*** Begin section ***

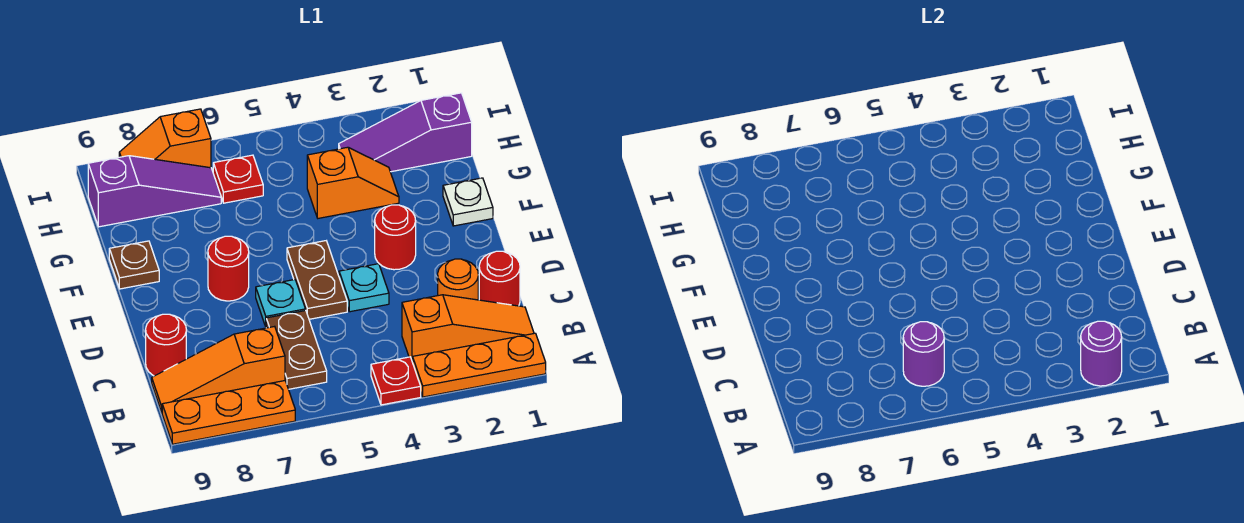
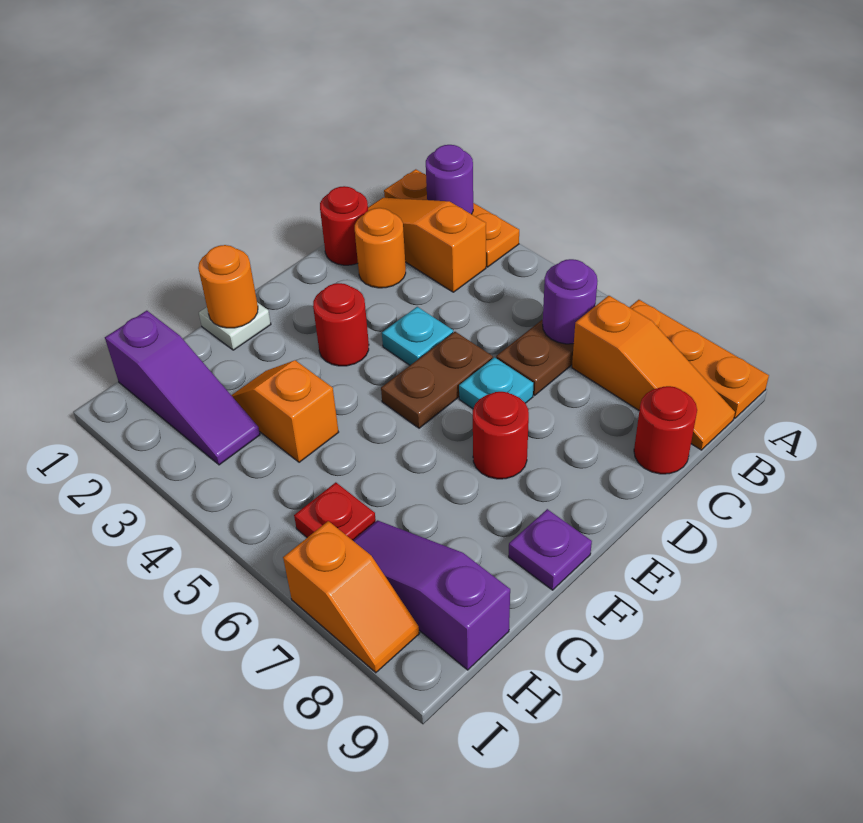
red plate A4 level 1 -> none
none -> orange round brick F1 level 2
brown plate F9 level 1 -> purple plate F9 level 1

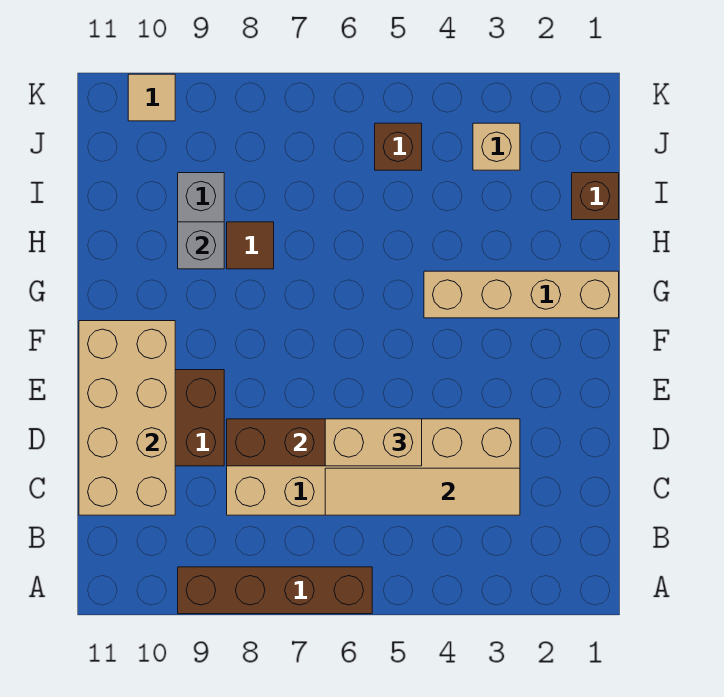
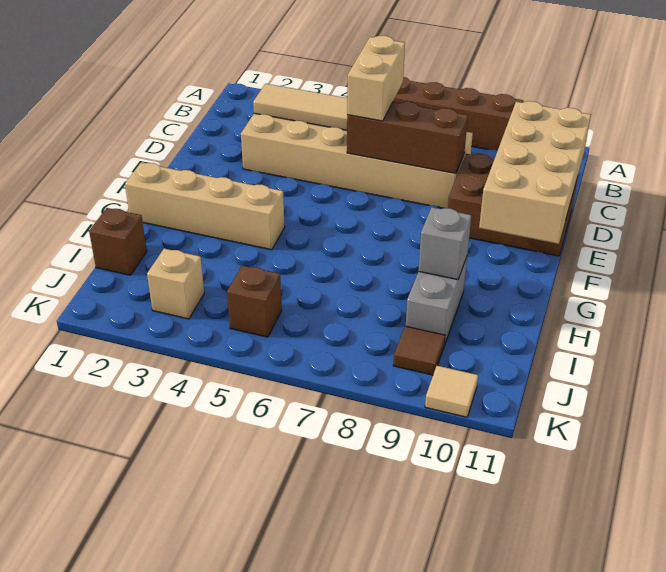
tan brick D5:D6 level 3 -> tan brick C6:D6 level 3
brown tile H8 level 1 -> brown tile J9 level 1

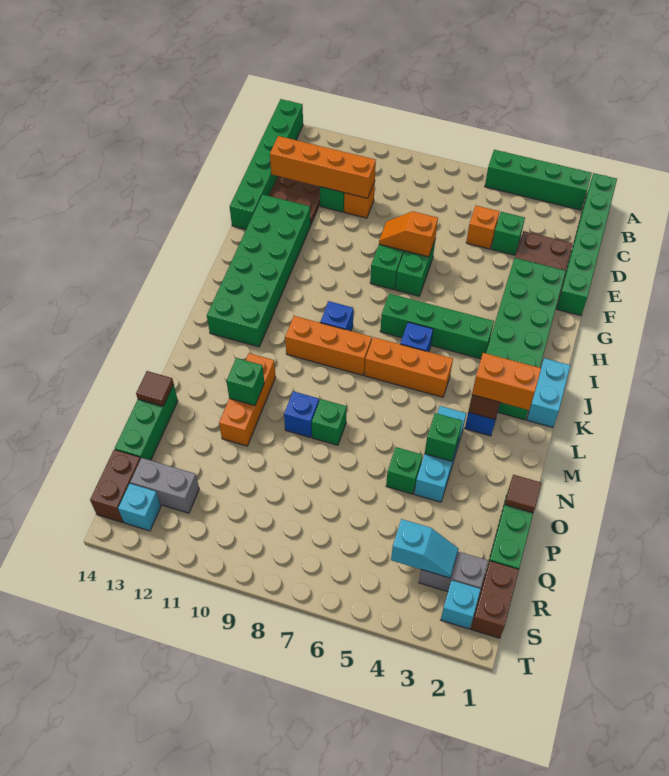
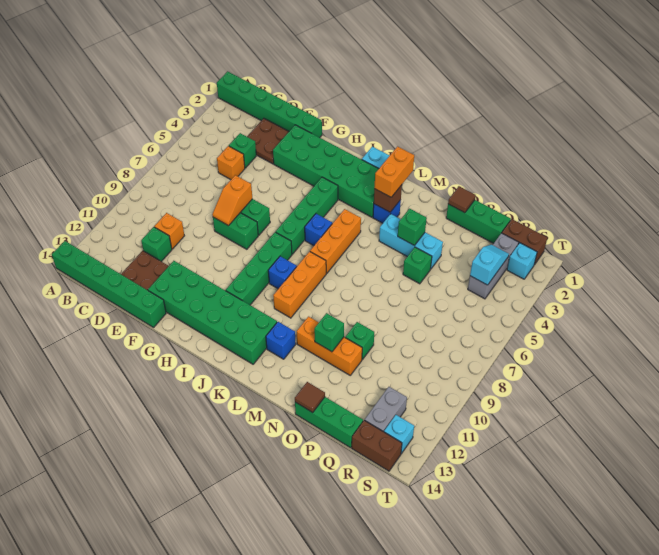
green brick A2:A5 level 1 -> green brick I8:I11 level 1
orange brick D10:D13 level 2 -> none
green brick N8 level 1 -> green brick O10 level 1
blue brick N9 level 1 -> blue brick L12 level 1
grey brick R2:R3 level 1 -> grey brick R2:R4 level 1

*** End section ***

Instructions to follow — Start at the line containing "green brick A2:A5" and copy each line through the last one in the records, exactly and with nothing added.

Your response —
green brick A2:A5 level 1 -> green brick I8:I11 level 1
orange brick D10:D13 level 2 -> none
green brick N8 level 1 -> green brick O10 level 1
blue brick N9 level 1 -> blue brick L12 level 1
grey brick R2:R3 level 1 -> grey brick R2:R4 level 1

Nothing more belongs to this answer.